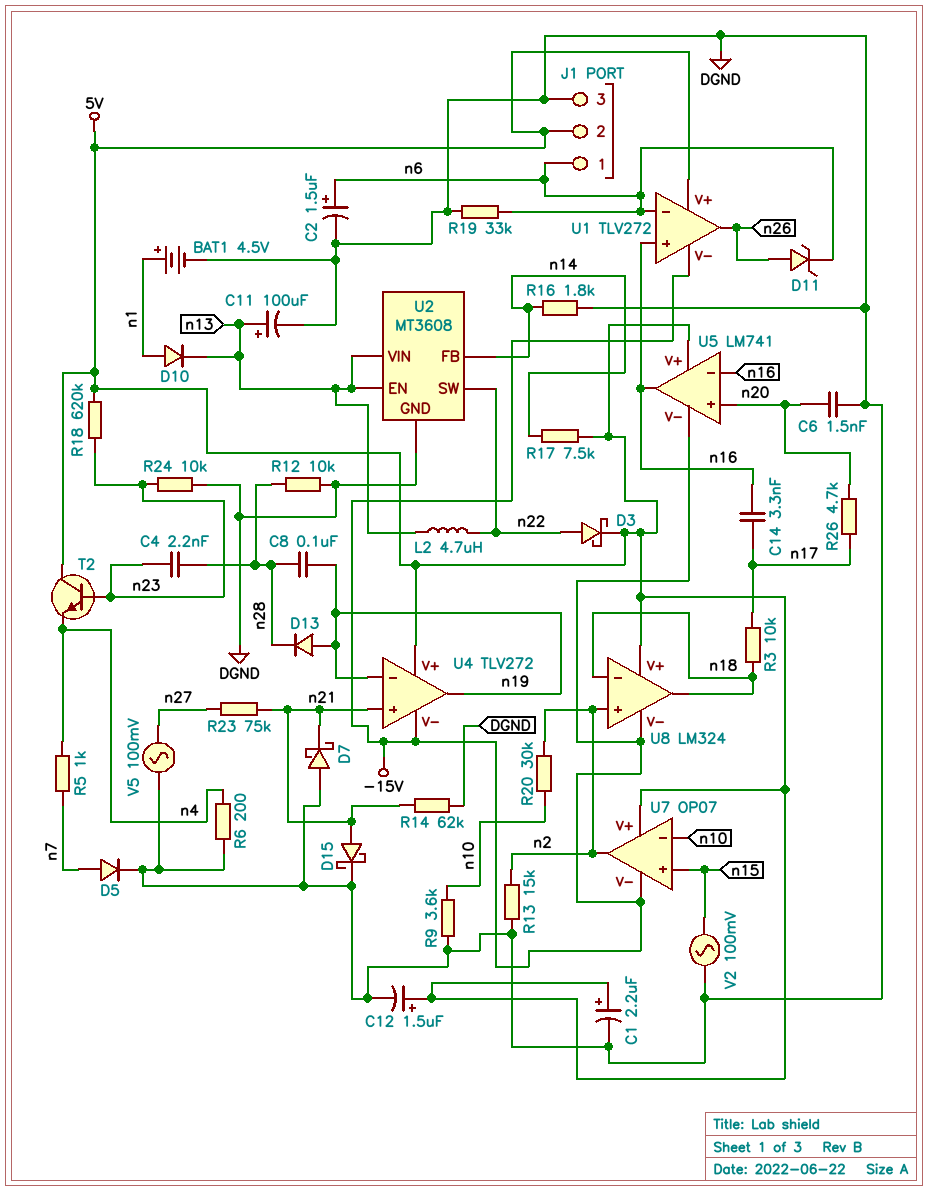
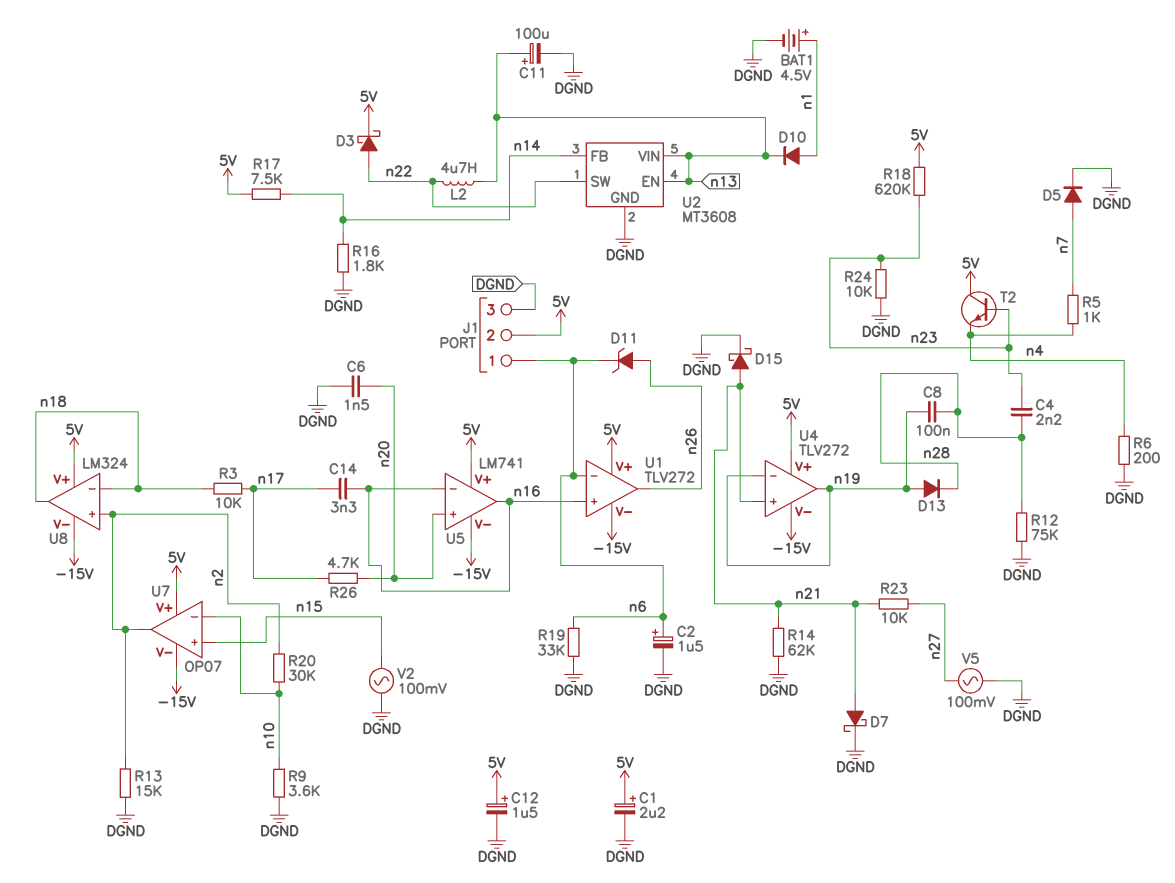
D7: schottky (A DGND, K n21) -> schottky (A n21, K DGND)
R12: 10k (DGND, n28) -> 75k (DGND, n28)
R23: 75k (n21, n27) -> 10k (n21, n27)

--

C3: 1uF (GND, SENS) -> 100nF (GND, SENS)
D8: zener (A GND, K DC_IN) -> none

** WHAT YOU HAVE TO DO **
In the entries above, find the line holding "R12: 10k (DGND, n28) -> 75k (DGND, n28)" and the line holding "R23: 75k (n21, n27) -> 10k (n21, n27)", then retype exactly those two lines and every line between them, and nothing else.

** OUTPUT BELOW **
R12: 10k (DGND, n28) -> 75k (DGND, n28)
R23: 75k (n21, n27) -> 10k (n21, n27)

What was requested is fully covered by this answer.